### WORK TASK
Up to and including the line that holds "519, 568, 611]", print the data exactly from its first line; do not print the pictures.

Collected data
^^^^^^^^

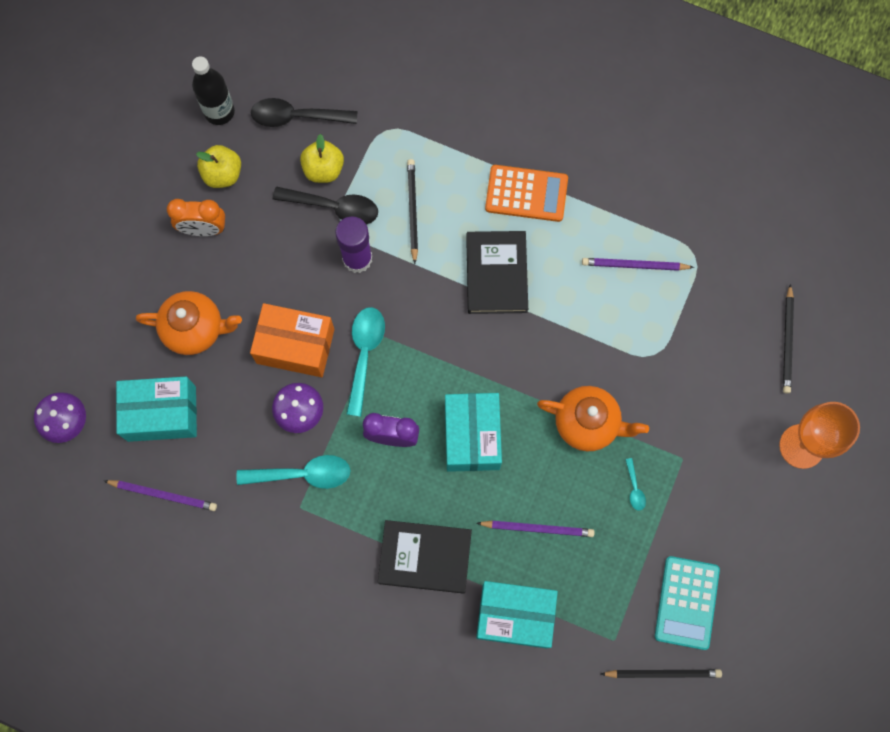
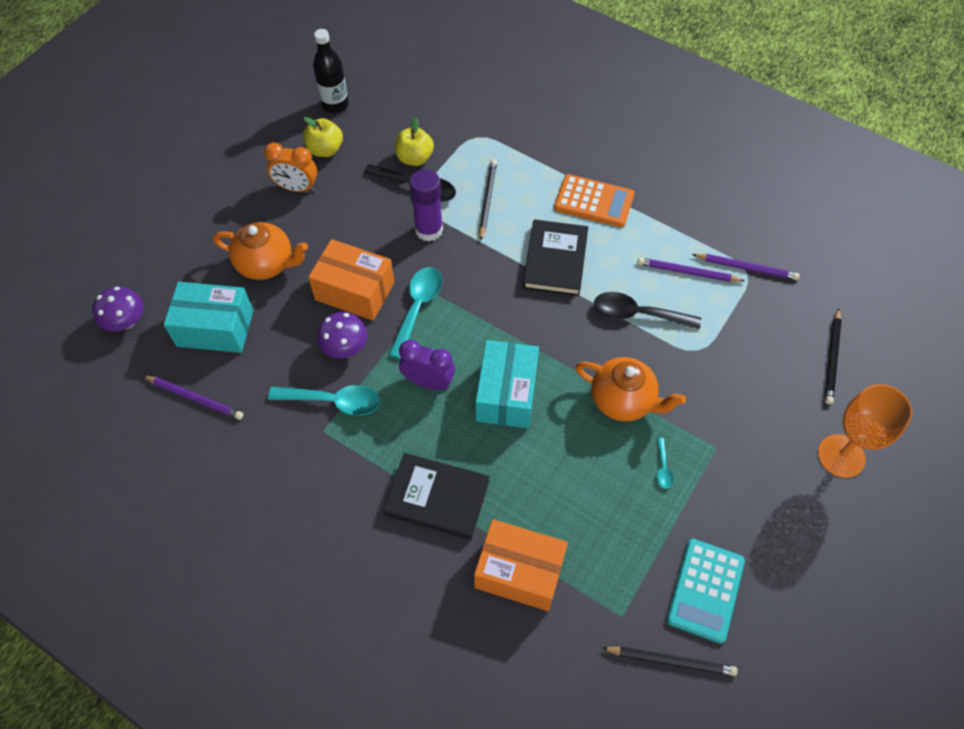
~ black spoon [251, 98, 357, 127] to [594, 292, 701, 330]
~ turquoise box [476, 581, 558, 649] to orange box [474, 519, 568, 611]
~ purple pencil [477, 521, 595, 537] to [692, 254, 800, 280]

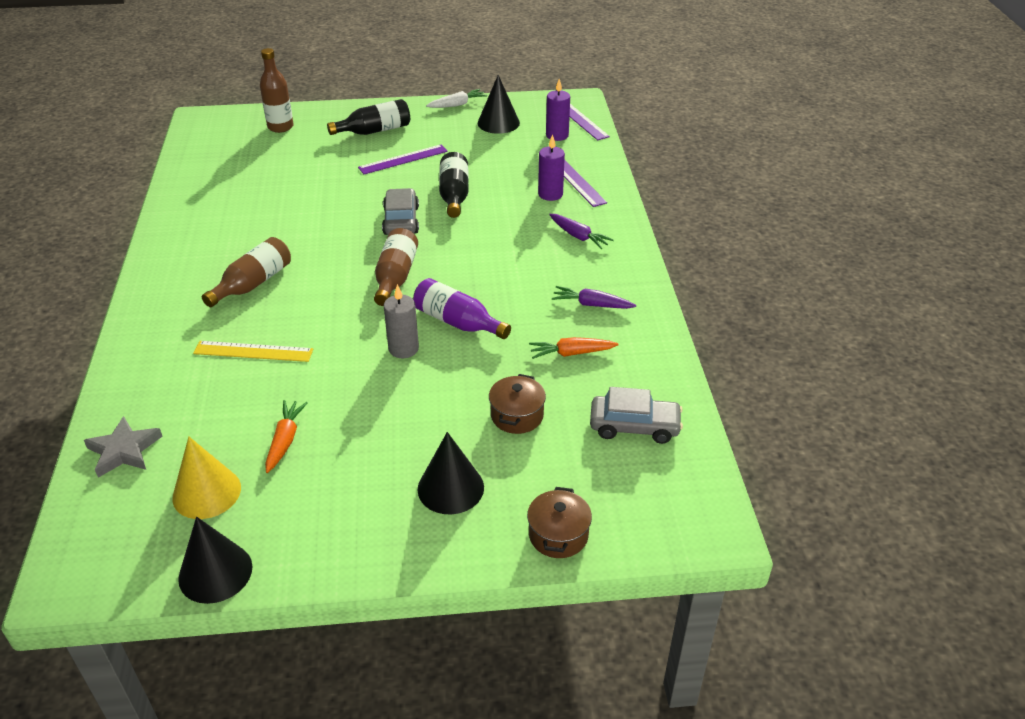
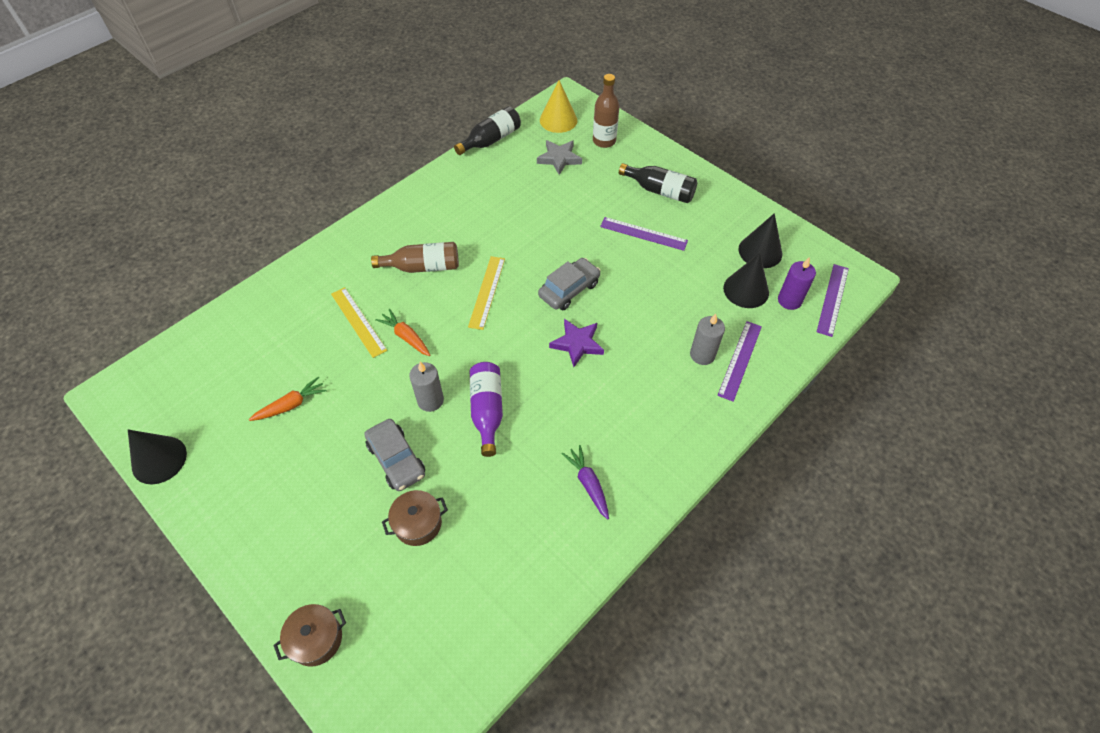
~ grey star [84, 416, 163, 478] to [537, 140, 582, 175]
~ yellow cone [172, 437, 241, 519] to [540, 80, 577, 133]
- brown bottle [374, 228, 418, 306]
~ black cone [417, 432, 484, 514] to [723, 253, 769, 308]
- white carrot [426, 89, 487, 108]
~ black bottle [439, 152, 469, 218] to [454, 106, 521, 155]
~ orange carrot [529, 337, 619, 359] to [375, 309, 430, 356]
~ purple candle [538, 134, 565, 201] to grey candle [690, 314, 725, 365]
- purple carrot [549, 214, 614, 249]
~ grey car [590, 387, 683, 444] to [364, 419, 425, 491]
+ yellow ruler [468, 256, 505, 330]
+ purple star [549, 319, 604, 367]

^^^^^^^^

### EXERCISE SOLUTION
~ black spoon [251, 98, 357, 127] to [594, 292, 701, 330]
~ turquoise box [476, 581, 558, 649] to orange box [474, 519, 568, 611]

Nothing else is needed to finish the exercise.